++++ Data shown

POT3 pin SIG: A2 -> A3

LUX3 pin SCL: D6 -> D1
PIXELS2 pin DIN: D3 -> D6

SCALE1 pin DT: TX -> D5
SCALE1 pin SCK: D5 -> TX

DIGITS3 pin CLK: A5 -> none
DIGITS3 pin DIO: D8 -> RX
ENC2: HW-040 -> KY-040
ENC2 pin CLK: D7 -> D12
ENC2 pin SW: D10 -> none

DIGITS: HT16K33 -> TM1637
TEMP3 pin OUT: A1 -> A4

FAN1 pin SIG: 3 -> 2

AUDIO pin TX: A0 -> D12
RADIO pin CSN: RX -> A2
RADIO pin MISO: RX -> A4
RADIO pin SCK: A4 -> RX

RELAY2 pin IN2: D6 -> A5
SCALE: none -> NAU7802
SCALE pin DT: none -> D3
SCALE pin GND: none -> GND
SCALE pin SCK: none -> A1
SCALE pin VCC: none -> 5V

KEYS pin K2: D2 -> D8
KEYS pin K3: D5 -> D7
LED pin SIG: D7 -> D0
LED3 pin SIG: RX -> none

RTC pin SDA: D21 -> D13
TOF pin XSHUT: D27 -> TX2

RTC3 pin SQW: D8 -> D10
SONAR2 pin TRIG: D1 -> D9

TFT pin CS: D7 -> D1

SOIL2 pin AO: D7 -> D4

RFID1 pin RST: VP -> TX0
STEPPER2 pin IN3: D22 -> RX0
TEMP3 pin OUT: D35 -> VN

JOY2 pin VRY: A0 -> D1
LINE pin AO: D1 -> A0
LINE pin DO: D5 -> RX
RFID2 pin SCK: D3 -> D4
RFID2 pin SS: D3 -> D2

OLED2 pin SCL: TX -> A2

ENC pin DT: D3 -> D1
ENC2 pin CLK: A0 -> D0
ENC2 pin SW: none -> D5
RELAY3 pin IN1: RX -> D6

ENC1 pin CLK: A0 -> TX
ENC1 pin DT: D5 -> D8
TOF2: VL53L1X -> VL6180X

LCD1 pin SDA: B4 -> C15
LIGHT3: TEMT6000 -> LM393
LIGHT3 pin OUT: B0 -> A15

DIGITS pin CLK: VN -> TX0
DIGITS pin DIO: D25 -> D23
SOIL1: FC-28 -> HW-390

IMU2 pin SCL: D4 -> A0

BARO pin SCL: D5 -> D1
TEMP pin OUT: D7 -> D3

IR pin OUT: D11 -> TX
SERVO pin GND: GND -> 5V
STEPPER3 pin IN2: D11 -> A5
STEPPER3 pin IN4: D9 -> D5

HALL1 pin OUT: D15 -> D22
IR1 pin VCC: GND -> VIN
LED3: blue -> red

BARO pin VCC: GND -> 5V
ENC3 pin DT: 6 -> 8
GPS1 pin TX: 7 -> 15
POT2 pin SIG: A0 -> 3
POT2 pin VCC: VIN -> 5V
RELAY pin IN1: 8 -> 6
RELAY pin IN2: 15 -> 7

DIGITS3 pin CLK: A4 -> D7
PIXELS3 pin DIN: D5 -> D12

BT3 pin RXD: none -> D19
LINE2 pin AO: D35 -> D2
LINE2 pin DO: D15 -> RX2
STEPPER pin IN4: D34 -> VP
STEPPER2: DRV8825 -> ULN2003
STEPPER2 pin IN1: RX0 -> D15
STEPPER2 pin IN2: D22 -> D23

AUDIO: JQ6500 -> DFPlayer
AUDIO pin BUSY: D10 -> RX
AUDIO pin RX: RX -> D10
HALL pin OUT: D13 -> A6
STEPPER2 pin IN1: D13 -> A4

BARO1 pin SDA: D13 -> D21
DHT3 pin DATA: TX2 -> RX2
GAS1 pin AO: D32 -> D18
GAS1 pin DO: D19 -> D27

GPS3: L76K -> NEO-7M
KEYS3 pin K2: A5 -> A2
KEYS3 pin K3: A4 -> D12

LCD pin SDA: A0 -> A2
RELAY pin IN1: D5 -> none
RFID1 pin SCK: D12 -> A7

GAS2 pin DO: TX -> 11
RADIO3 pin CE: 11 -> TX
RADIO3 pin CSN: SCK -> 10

++++++++

■ What is needed: All of the data shown above must be copied exactly.

■ Result of this task:
POT3 pin SIG: A2 -> A3

LUX3 pin SCL: D6 -> D1
PIXELS2 pin DIN: D3 -> D6

SCALE1 pin DT: TX -> D5
SCALE1 pin SCK: D5 -> TX

DIGITS3 pin CLK: A5 -> none
DIGITS3 pin DIO: D8 -> RX
ENC2: HW-040 -> KY-040
ENC2 pin CLK: D7 -> D12
ENC2 pin SW: D10 -> none

DIGITS: HT16K33 -> TM1637
TEMP3 pin OUT: A1 -> A4

FAN1 pin SIG: 3 -> 2

AUDIO pin TX: A0 -> D12
RADIO pin CSN: RX -> A2
RADIO pin MISO: RX -> A4
RADIO pin SCK: A4 -> RX

RELAY2 pin IN2: D6 -> A5
SCALE: none -> NAU7802
SCALE pin DT: none -> D3
SCALE pin GND: none -> GND
SCALE pin SCK: none -> A1
SCALE pin VCC: none -> 5V

KEYS pin K2: D2 -> D8
KEYS pin K3: D5 -> D7
LED pin SIG: D7 -> D0
LED3 pin SIG: RX -> none

RTC pin SDA: D21 -> D13
TOF pin XSHUT: D27 -> TX2

RTC3 pin SQW: D8 -> D10
SONAR2 pin TRIG: D1 -> D9

TFT pin CS: D7 -> D1

SOIL2 pin AO: D7 -> D4

RFID1 pin RST: VP -> TX0
STEPPER2 pin IN3: D22 -> RX0
TEMP3 pin OUT: D35 -> VN

JOY2 pin VRY: A0 -> D1
LINE pin AO: D1 -> A0
LINE pin DO: D5 -> RX
RFID2 pin SCK: D3 -> D4
RFID2 pin SS: D3 -> D2

OLED2 pin SCL: TX -> A2

ENC pin DT: D3 -> D1
ENC2 pin CLK: A0 -> D0
ENC2 pin SW: none -> D5
RELAY3 pin IN1: RX -> D6

ENC1 pin CLK: A0 -> TX
ENC1 pin DT: D5 -> D8
TOF2: VL53L1X -> VL6180X

LCD1 pin SDA: B4 -> C15
LIGHT3: TEMT6000 -> LM393
LIGHT3 pin OUT: B0 -> A15

DIGITS pin CLK: VN -> TX0
DIGITS pin DIO: D25 -> D23
SOIL1: FC-28 -> HW-390

IMU2 pin SCL: D4 -> A0

BARO pin SCL: D5 -> D1
TEMP pin OUT: D7 -> D3

IR pin OUT: D11 -> TX
SERVO pin GND: GND -> 5V
STEPPER3 pin IN2: D11 -> A5
STEPPER3 pin IN4: D9 -> D5

HALL1 pin OUT: D15 -> D22
IR1 pin VCC: GND -> VIN
LED3: blue -> red

BARO pin VCC: GND -> 5V
ENC3 pin DT: 6 -> 8
GPS1 pin TX: 7 -> 15
POT2 pin SIG: A0 -> 3
POT2 pin VCC: VIN -> 5V
RELAY pin IN1: 8 -> 6
RELAY pin IN2: 15 -> 7

DIGITS3 pin CLK: A4 -> D7
PIXELS3 pin DIN: D5 -> D12

BT3 pin RXD: none -> D19
LINE2 pin AO: D35 -> D2
LINE2 pin DO: D15 -> RX2
STEPPER pin IN4: D34 -> VP
STEPPER2: DRV8825 -> ULN2003
STEPPER2 pin IN1: RX0 -> D15
STEPPER2 pin IN2: D22 -> D23

AUDIO: JQ6500 -> DFPlayer
AUDIO pin BUSY: D10 -> RX
AUDIO pin RX: RX -> D10
HALL pin OUT: D13 -> A6
STEPPER2 pin IN1: D13 -> A4

BARO1 pin SDA: D13 -> D21
DHT3 pin DATA: TX2 -> RX2
GAS1 pin AO: D32 -> D18
GAS1 pin DO: D19 -> D27

GPS3: L76K -> NEO-7M
KEYS3 pin K2: A5 -> A2
KEYS3 pin K3: A4 -> D12

LCD pin SDA: A0 -> A2
RELAY pin IN1: D5 -> none
RFID1 pin SCK: D12 -> A7

GAS2 pin DO: TX -> 11
RADIO3 pin CE: 11 -> TX
RADIO3 pin CSN: SCK -> 10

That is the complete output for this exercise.